Nothing but the lines from the one with "C1: 470uF (+9V, VBUS) -> 470uF (AGND, VBUS)" through the end of the records below should be written out, and each must match word for word.

START Data provided

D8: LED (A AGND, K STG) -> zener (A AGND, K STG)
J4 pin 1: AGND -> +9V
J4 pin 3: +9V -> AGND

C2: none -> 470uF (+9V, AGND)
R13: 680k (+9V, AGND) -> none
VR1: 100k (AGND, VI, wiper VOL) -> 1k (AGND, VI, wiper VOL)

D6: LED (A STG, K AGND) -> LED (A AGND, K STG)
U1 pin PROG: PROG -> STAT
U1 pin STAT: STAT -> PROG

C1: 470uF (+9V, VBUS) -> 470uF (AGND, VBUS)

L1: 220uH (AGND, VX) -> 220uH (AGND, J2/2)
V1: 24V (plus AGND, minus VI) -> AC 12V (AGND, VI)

END Data provided

■ Reply to the exercise:
C1: 470uF (+9V, VBUS) -> 470uF (AGND, VBUS)

L1: 220uH (AGND, VX) -> 220uH (AGND, J2/2)
V1: 24V (plus AGND, minus VI) -> AC 12V (AGND, VI)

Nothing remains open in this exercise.